--- START ---

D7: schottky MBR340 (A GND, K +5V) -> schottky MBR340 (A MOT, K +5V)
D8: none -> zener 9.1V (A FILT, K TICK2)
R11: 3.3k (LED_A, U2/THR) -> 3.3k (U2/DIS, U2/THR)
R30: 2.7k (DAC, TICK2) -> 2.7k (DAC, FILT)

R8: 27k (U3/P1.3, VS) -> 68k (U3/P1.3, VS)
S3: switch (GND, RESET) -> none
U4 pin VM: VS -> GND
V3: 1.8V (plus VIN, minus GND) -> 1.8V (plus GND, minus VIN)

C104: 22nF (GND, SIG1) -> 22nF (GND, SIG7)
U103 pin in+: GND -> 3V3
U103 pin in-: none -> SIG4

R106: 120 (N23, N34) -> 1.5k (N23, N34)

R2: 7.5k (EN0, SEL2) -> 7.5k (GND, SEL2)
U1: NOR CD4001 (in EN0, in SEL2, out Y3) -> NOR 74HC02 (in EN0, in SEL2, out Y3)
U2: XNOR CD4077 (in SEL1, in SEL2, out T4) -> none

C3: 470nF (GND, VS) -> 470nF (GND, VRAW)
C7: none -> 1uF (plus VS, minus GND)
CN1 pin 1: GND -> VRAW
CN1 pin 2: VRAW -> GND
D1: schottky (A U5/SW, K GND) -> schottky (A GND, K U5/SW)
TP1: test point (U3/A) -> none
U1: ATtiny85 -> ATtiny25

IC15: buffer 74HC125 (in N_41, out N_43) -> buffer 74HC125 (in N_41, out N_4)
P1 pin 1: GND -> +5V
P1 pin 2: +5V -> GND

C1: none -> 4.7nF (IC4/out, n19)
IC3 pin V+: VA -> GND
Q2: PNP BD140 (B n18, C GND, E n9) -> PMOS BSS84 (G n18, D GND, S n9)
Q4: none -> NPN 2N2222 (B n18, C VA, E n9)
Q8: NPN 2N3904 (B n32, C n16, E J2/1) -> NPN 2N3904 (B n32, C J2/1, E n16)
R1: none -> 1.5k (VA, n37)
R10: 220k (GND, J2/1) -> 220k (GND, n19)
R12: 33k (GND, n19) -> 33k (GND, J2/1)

--- END ---

Instructions for the task: Starting at the line that contains "Q2: PNP BD140", retype each line through the last one in the records, both included, and add nothing.

Your solution:
Q2: PNP BD140 (B n18, C GND, E n9) -> PMOS BSS84 (G n18, D GND, S n9)
Q4: none -> NPN 2N2222 (B n18, C VA, E n9)
Q8: NPN 2N3904 (B n32, C n16, E J2/1) -> NPN 2N3904 (B n32, C J2/1, E n16)
R1: none -> 1.5k (VA, n37)
R10: 220k (GND, J2/1) -> 220k (GND, n19)
R12: 33k (GND, n19) -> 33k (GND, J2/1)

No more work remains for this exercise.